■ WHAT THE TASK ASKS ■
Counting the line with "camera: 15 degrees right, 5 degrees up" as the last one, copy out the lines of the data exactly from the first onward.
╭──
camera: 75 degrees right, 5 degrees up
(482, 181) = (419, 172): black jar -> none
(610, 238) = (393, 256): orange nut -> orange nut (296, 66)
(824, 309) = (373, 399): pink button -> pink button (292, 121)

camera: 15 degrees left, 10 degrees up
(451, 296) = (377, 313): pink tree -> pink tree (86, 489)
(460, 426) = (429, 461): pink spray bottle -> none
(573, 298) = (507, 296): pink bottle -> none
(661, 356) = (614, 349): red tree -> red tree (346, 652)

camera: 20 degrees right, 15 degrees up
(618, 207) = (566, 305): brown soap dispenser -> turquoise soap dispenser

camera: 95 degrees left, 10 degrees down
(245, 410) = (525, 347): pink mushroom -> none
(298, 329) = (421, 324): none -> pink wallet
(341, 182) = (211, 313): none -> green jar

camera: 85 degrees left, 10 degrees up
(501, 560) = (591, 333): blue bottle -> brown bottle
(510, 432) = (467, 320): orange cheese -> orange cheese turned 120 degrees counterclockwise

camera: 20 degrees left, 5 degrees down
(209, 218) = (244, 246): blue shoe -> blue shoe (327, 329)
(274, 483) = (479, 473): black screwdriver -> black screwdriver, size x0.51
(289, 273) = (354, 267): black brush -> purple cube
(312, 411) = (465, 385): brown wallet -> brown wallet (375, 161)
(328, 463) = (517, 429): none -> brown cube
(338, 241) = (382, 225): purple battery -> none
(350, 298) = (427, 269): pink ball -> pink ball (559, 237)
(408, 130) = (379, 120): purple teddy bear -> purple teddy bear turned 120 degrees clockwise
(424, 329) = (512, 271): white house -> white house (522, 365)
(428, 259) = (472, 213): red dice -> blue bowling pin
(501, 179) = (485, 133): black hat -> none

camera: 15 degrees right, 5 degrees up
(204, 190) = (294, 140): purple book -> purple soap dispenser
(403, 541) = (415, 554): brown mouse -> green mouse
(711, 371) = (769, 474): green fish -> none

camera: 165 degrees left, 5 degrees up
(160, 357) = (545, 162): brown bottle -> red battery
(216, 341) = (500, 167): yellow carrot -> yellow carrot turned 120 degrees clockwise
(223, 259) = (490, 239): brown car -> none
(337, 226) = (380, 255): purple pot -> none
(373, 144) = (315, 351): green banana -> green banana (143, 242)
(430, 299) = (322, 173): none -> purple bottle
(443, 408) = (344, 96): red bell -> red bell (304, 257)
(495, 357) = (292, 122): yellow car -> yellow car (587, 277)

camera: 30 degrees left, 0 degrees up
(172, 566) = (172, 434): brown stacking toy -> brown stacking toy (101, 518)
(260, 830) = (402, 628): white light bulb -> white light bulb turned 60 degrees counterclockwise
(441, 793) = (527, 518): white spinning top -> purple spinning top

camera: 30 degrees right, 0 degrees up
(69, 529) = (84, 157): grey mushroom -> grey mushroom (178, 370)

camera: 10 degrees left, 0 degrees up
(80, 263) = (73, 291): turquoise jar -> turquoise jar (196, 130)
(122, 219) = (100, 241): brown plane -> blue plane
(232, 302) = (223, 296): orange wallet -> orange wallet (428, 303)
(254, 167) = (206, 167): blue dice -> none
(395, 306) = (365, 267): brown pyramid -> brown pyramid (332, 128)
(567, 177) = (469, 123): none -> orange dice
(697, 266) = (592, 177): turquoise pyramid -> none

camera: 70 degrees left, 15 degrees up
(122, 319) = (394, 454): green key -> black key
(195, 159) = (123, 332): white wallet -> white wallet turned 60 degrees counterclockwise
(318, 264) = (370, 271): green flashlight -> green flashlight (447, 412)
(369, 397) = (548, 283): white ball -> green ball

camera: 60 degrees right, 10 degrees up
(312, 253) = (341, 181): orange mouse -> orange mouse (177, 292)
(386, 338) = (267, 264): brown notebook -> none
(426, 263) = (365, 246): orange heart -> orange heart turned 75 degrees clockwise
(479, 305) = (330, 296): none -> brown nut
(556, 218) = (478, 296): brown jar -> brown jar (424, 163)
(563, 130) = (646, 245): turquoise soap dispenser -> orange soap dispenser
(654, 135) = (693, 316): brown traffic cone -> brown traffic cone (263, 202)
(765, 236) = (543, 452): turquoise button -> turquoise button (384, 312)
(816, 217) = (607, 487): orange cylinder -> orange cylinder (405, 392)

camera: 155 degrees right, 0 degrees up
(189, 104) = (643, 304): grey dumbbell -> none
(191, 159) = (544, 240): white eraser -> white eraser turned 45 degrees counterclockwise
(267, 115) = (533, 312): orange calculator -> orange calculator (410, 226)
╰──
■ COMPLETED EXERCISE ■
camera: 75 degrees right, 5 degrees up
(482, 181) = (419, 172): black jar -> none
(610, 238) = (393, 256): orange nut -> orange nut (296, 66)
(824, 309) = (373, 399): pink button -> pink button (292, 121)

camera: 15 degrees left, 10 degrees up
(451, 296) = (377, 313): pink tree -> pink tree (86, 489)
(460, 426) = (429, 461): pink spray bottle -> none
(573, 298) = (507, 296): pink bottle -> none
(661, 356) = (614, 349): red tree -> red tree (346, 652)

camera: 20 degrees right, 15 degrees up
(618, 207) = (566, 305): brown soap dispenser -> turquoise soap dispenser

camera: 95 degrees left, 10 degrees down
(245, 410) = (525, 347): pink mushroom -> none
(298, 329) = (421, 324): none -> pink wallet
(341, 182) = (211, 313): none -> green jar

camera: 85 degrees left, 10 degrees up
(501, 560) = (591, 333): blue bottle -> brown bottle
(510, 432) = (467, 320): orange cheese -> orange cheese turned 120 degrees counterclockwise

camera: 20 degrees left, 5 degrees down
(209, 218) = (244, 246): blue shoe -> blue shoe (327, 329)
(274, 483) = (479, 473): black screwdriver -> black screwdriver, size x0.51
(289, 273) = (354, 267): black brush -> purple cube
(312, 411) = (465, 385): brown wallet -> brown wallet (375, 161)
(328, 463) = (517, 429): none -> brown cube
(338, 241) = (382, 225): purple battery -> none
(350, 298) = (427, 269): pink ball -> pink ball (559, 237)
(408, 130) = (379, 120): purple teddy bear -> purple teddy bear turned 120 degrees clockwise
(424, 329) = (512, 271): white house -> white house (522, 365)
(428, 259) = (472, 213): red dice -> blue bowling pin
(501, 179) = (485, 133): black hat -> none

camera: 15 degrees right, 5 degrees up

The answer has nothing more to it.